- _The exercise_:
Please write out the data below word for word, from its start up to and including the line with "purple cross: moved 5", and leave the pictures out.

>> START

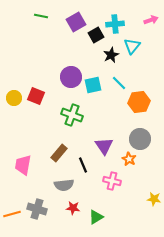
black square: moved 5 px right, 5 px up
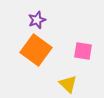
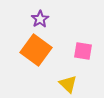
purple star: moved 3 px right, 1 px up; rotated 12 degrees counterclockwise
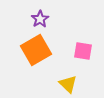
orange square: rotated 24 degrees clockwise
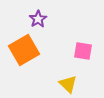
purple star: moved 2 px left
orange square: moved 12 px left
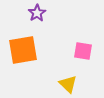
purple star: moved 1 px left, 6 px up
orange square: moved 1 px left; rotated 20 degrees clockwise
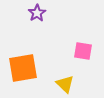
orange square: moved 18 px down
yellow triangle: moved 3 px left
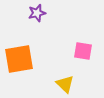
purple star: rotated 18 degrees clockwise
orange square: moved 4 px left, 9 px up
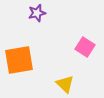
pink square: moved 2 px right, 4 px up; rotated 24 degrees clockwise
orange square: moved 1 px down
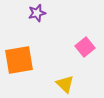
pink square: rotated 18 degrees clockwise
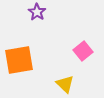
purple star: moved 1 px up; rotated 24 degrees counterclockwise
pink square: moved 2 px left, 4 px down
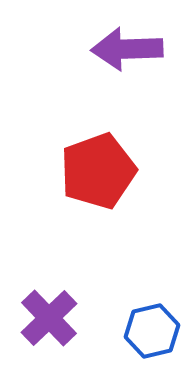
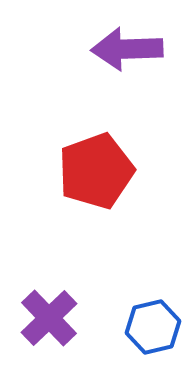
red pentagon: moved 2 px left
blue hexagon: moved 1 px right, 4 px up
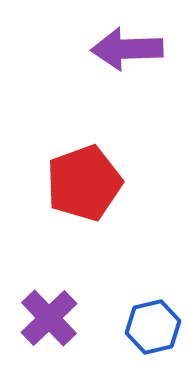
red pentagon: moved 12 px left, 12 px down
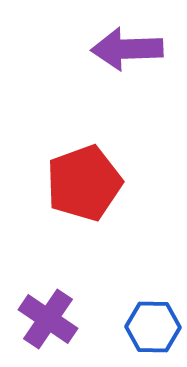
purple cross: moved 1 px left, 1 px down; rotated 12 degrees counterclockwise
blue hexagon: rotated 14 degrees clockwise
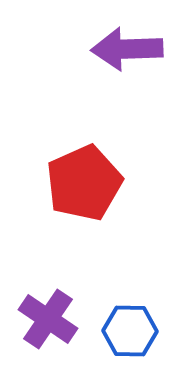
red pentagon: rotated 4 degrees counterclockwise
blue hexagon: moved 23 px left, 4 px down
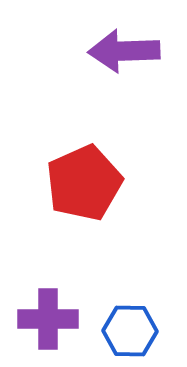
purple arrow: moved 3 px left, 2 px down
purple cross: rotated 34 degrees counterclockwise
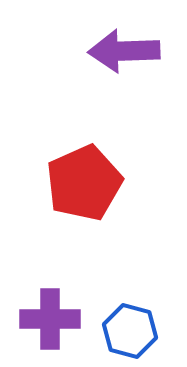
purple cross: moved 2 px right
blue hexagon: rotated 14 degrees clockwise
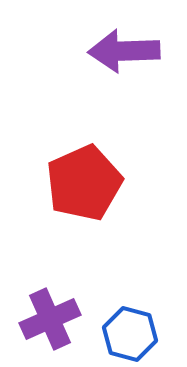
purple cross: rotated 24 degrees counterclockwise
blue hexagon: moved 3 px down
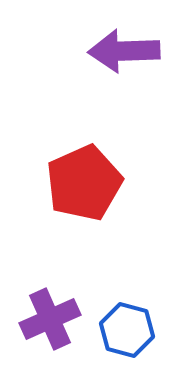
blue hexagon: moved 3 px left, 4 px up
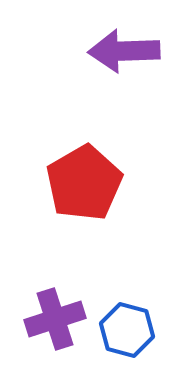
red pentagon: rotated 6 degrees counterclockwise
purple cross: moved 5 px right; rotated 6 degrees clockwise
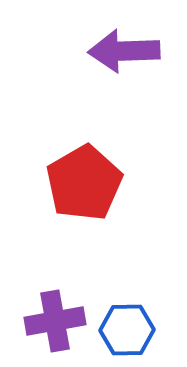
purple cross: moved 2 px down; rotated 8 degrees clockwise
blue hexagon: rotated 16 degrees counterclockwise
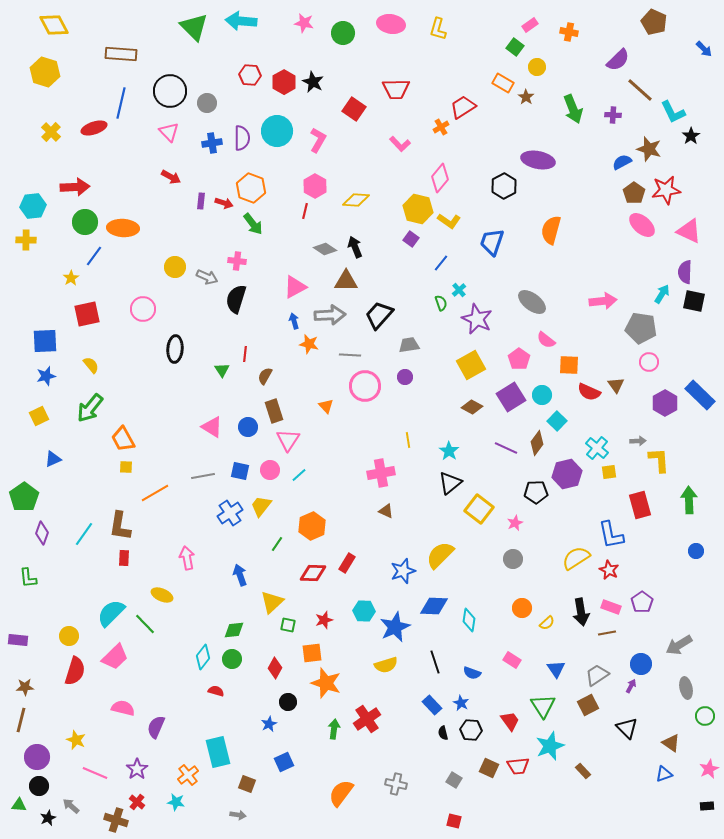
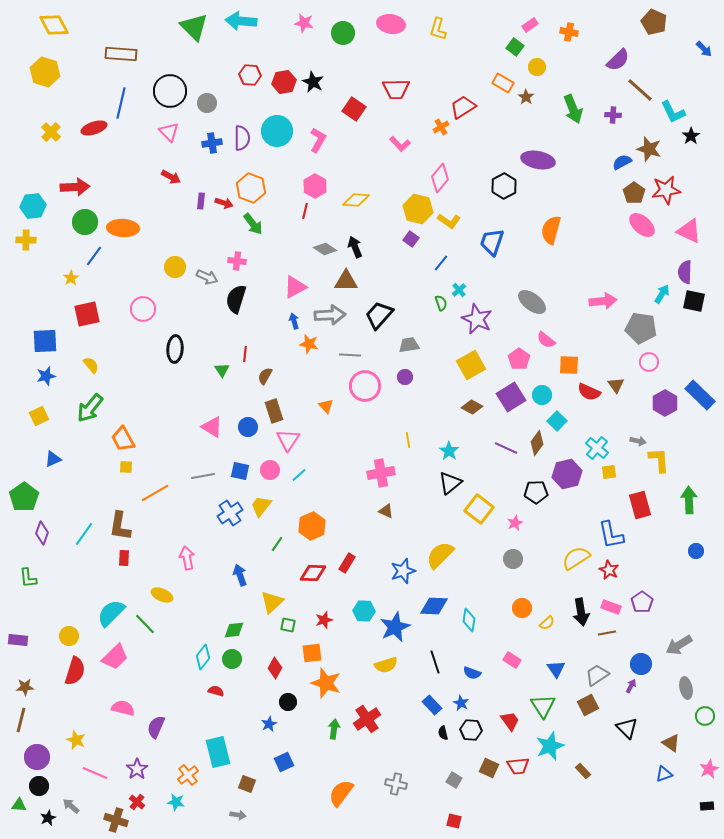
red hexagon at (284, 82): rotated 20 degrees clockwise
gray arrow at (638, 441): rotated 14 degrees clockwise
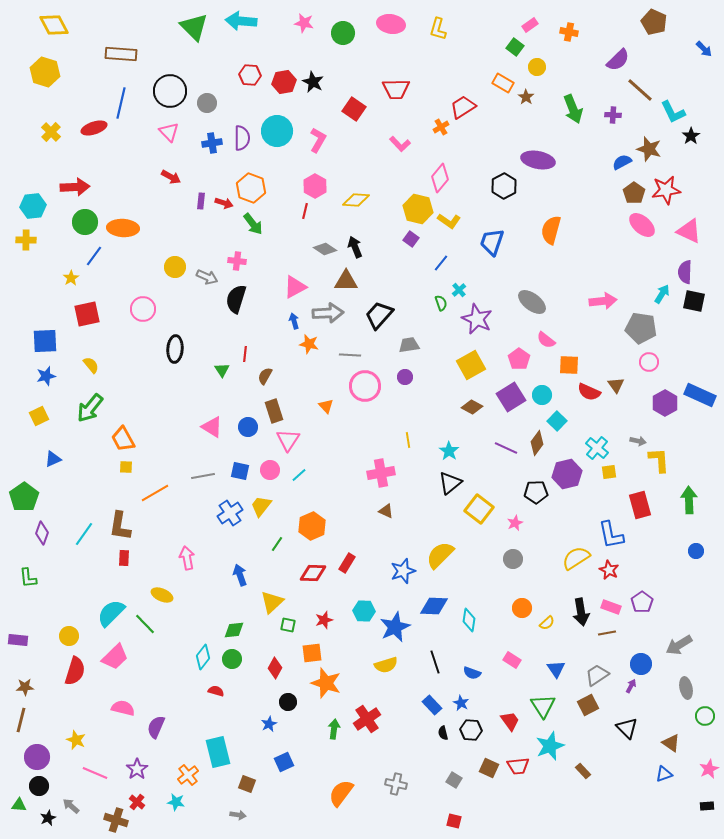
gray arrow at (330, 315): moved 2 px left, 2 px up
blue rectangle at (700, 395): rotated 20 degrees counterclockwise
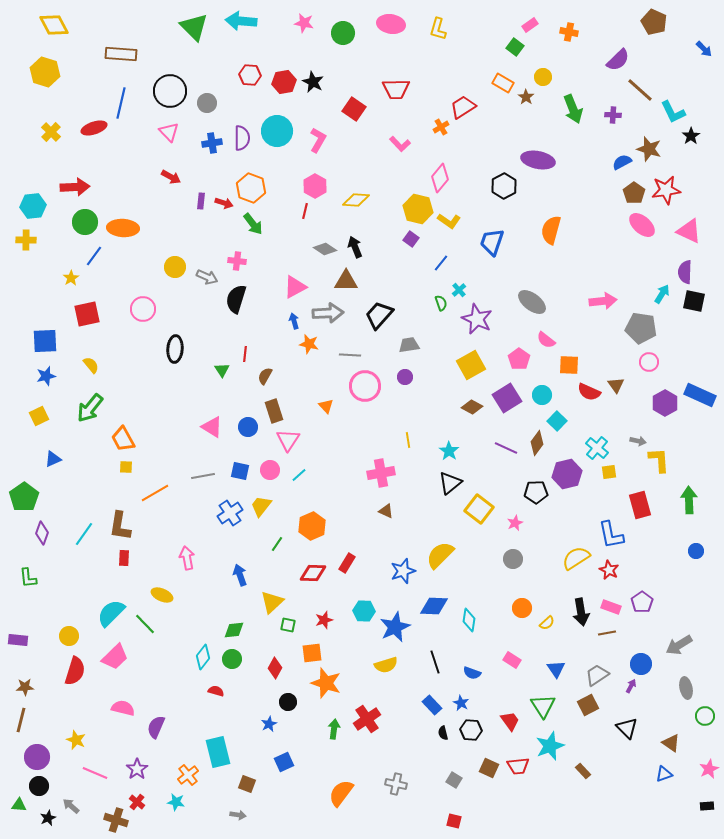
yellow circle at (537, 67): moved 6 px right, 10 px down
purple square at (511, 397): moved 4 px left, 1 px down
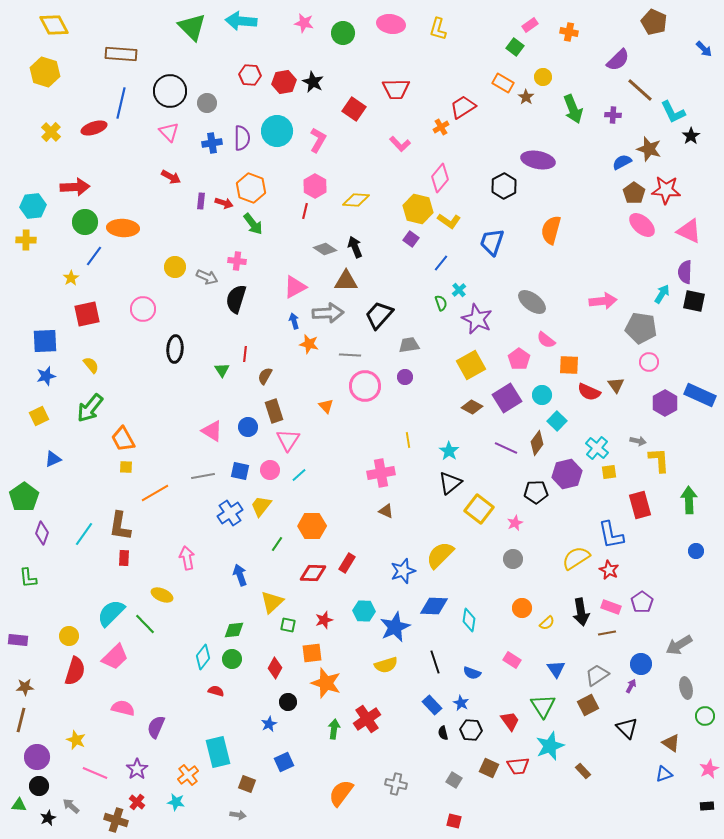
green triangle at (194, 27): moved 2 px left
red star at (666, 190): rotated 12 degrees clockwise
pink triangle at (212, 427): moved 4 px down
orange hexagon at (312, 526): rotated 24 degrees clockwise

>> END

- _Result below_:
black square: moved 5 px right, 5 px up
purple star: moved 3 px right, 1 px up; rotated 12 degrees counterclockwise
orange square: rotated 24 degrees clockwise
purple star: moved 2 px left
orange square: moved 12 px left
purple star: moved 1 px left, 6 px up
orange square: moved 1 px left; rotated 20 degrees clockwise
orange square: moved 18 px down
yellow triangle: moved 3 px left
purple star: rotated 18 degrees clockwise
orange square: moved 4 px left, 9 px up
pink square: moved 2 px right, 4 px up; rotated 24 degrees clockwise
orange square: moved 1 px down
pink square: rotated 18 degrees clockwise
purple star: moved 1 px up; rotated 24 degrees counterclockwise
pink square: moved 2 px left, 4 px down
red pentagon: moved 2 px left
blue hexagon: moved 1 px right, 4 px up
red pentagon: moved 12 px left, 12 px down
purple cross: moved 1 px left, 1 px down; rotated 12 degrees counterclockwise
blue hexagon: rotated 14 degrees clockwise
red pentagon: rotated 4 degrees counterclockwise
blue hexagon: moved 23 px left, 4 px down
purple arrow: moved 3 px left, 2 px down
purple cross: rotated 34 degrees counterclockwise
purple cross: moved 2 px right
blue hexagon: rotated 14 degrees clockwise
purple cross: rotated 24 degrees counterclockwise
blue hexagon: moved 3 px down
blue hexagon: moved 3 px left, 4 px up
red pentagon: rotated 6 degrees counterclockwise
purple cross: moved 5 px right; rotated 6 degrees clockwise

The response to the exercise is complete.